Before-and-after object lists:
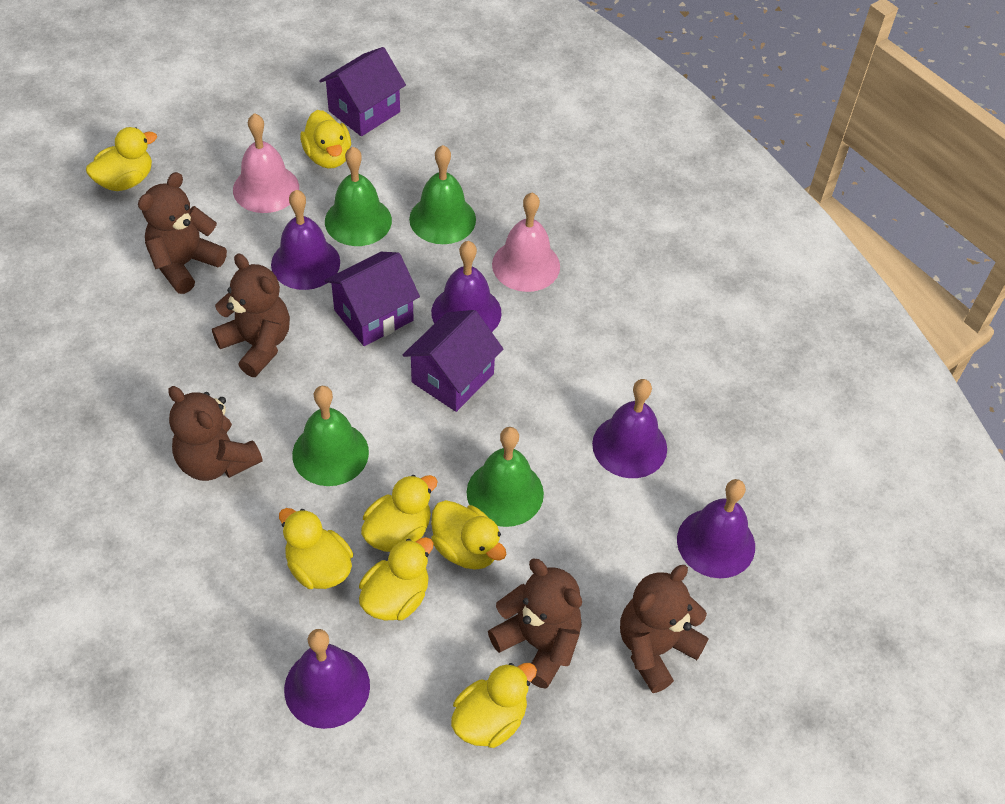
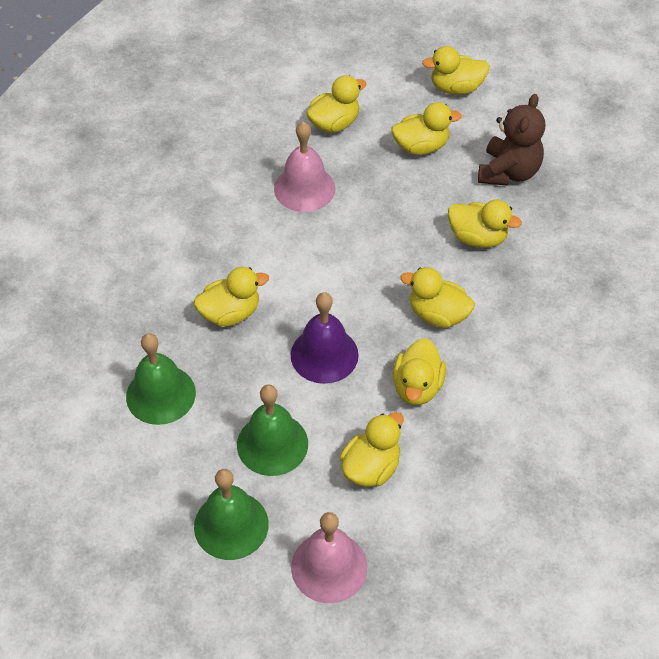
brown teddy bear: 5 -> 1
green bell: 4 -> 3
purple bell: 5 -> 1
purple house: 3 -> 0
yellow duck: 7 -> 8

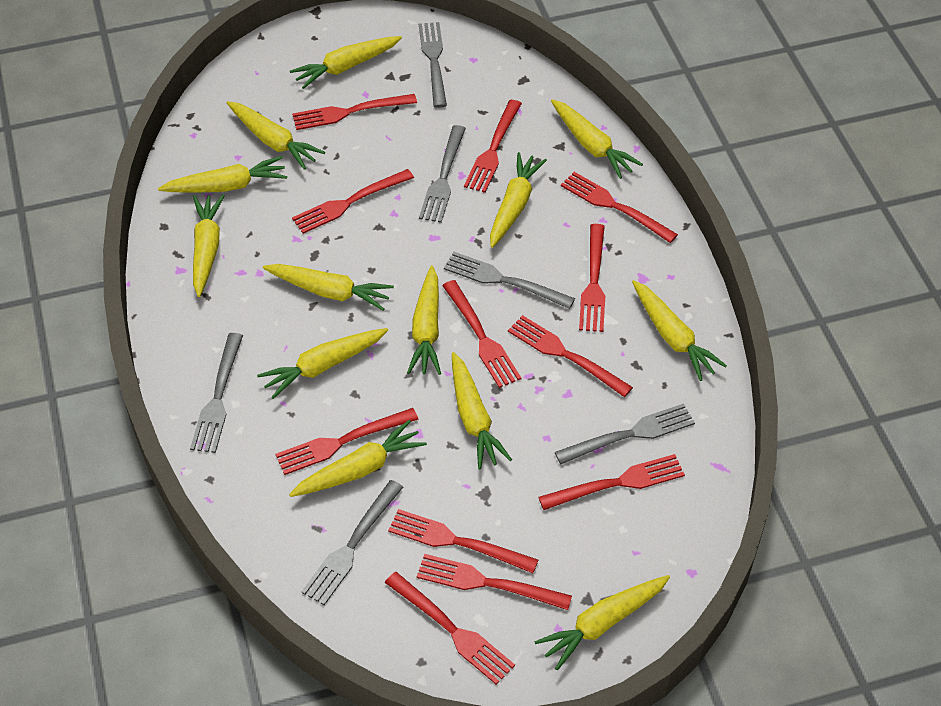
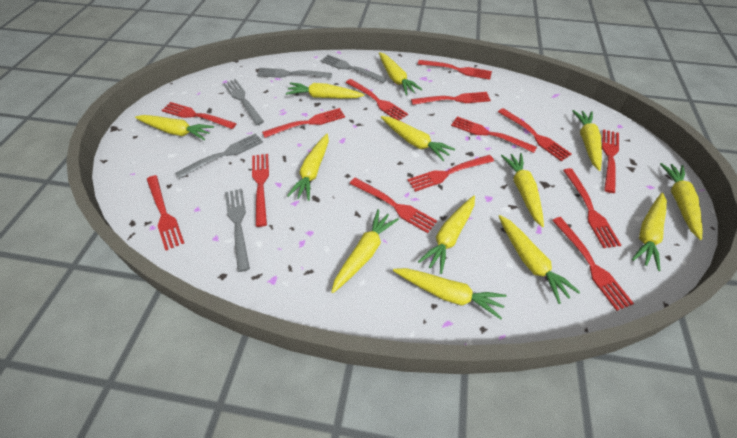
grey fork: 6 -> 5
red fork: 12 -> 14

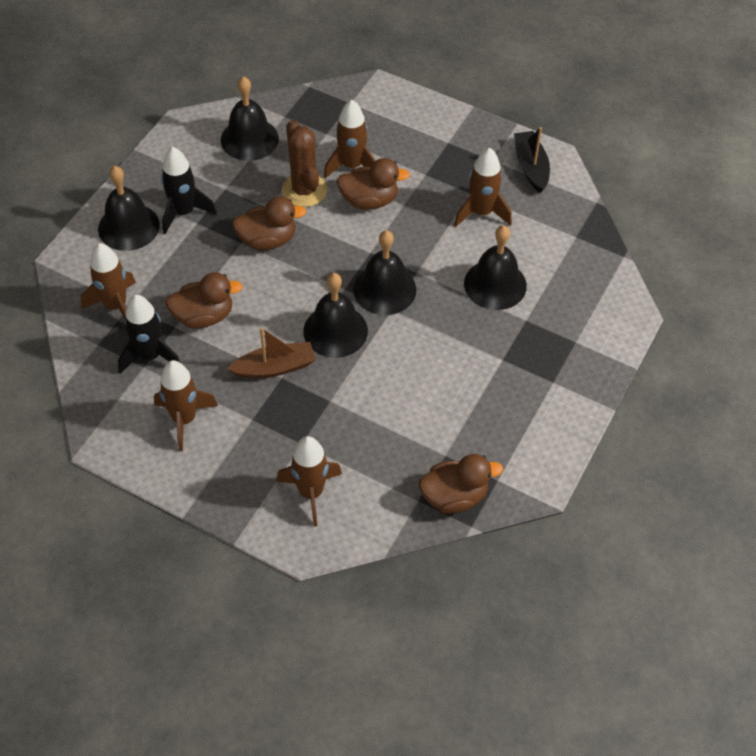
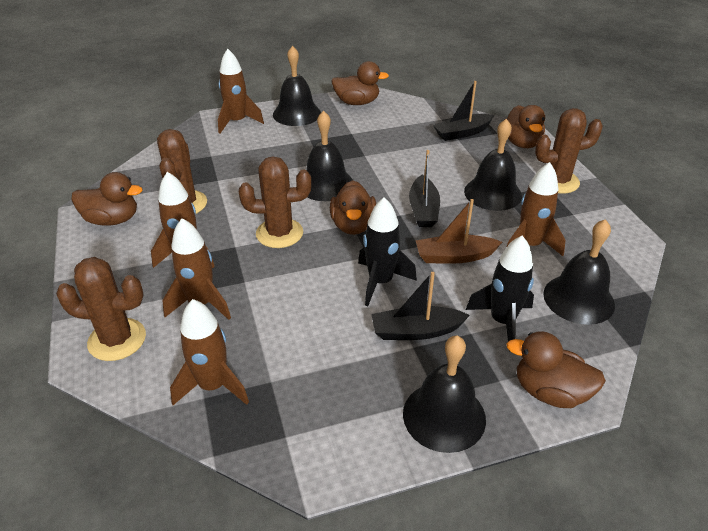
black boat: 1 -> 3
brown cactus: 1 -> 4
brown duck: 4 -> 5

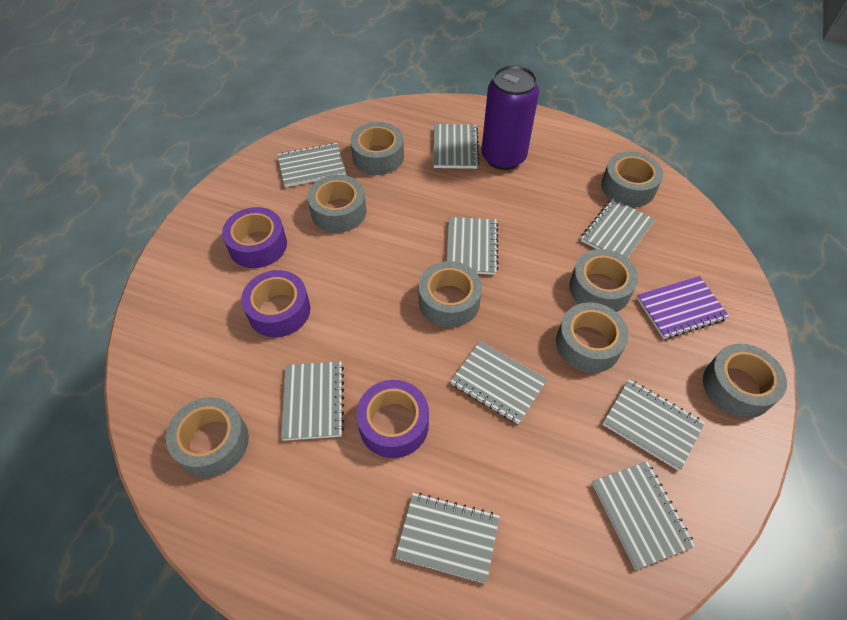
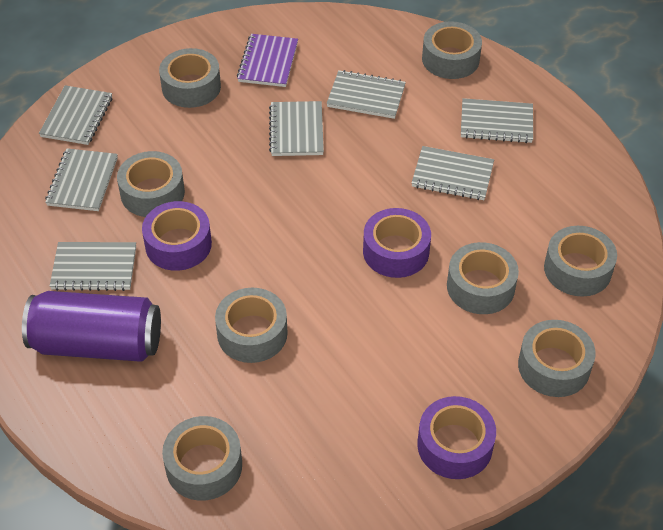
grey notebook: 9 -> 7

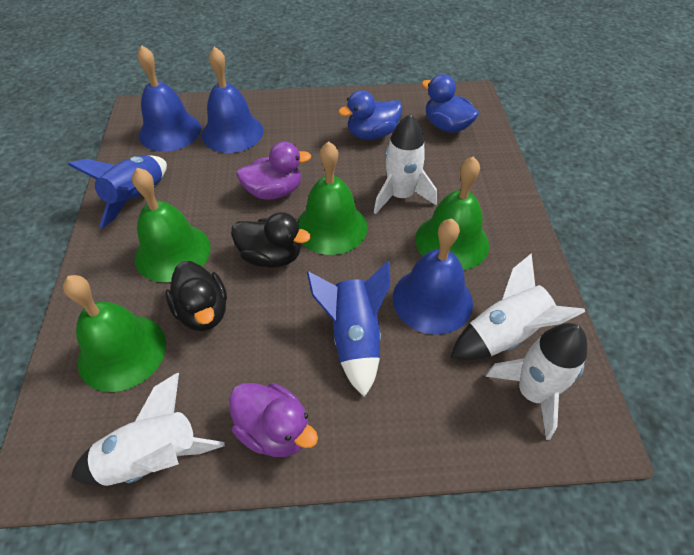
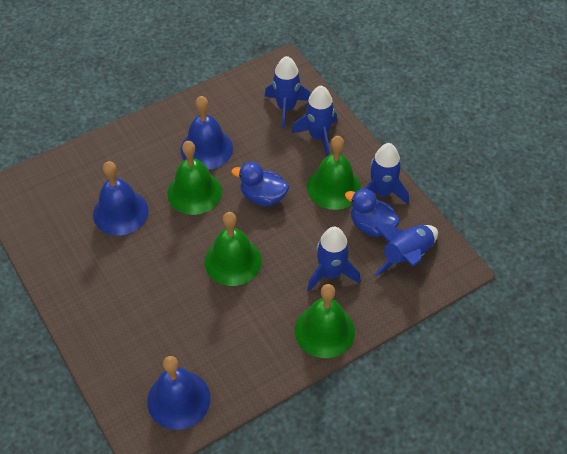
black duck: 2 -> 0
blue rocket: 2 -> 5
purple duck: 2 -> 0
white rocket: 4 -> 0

TASK DESCRIPTION => Note how many lines in the data above have the string "duck" in them, and give that number by itself.

ANSWER TO THIS TASK => 4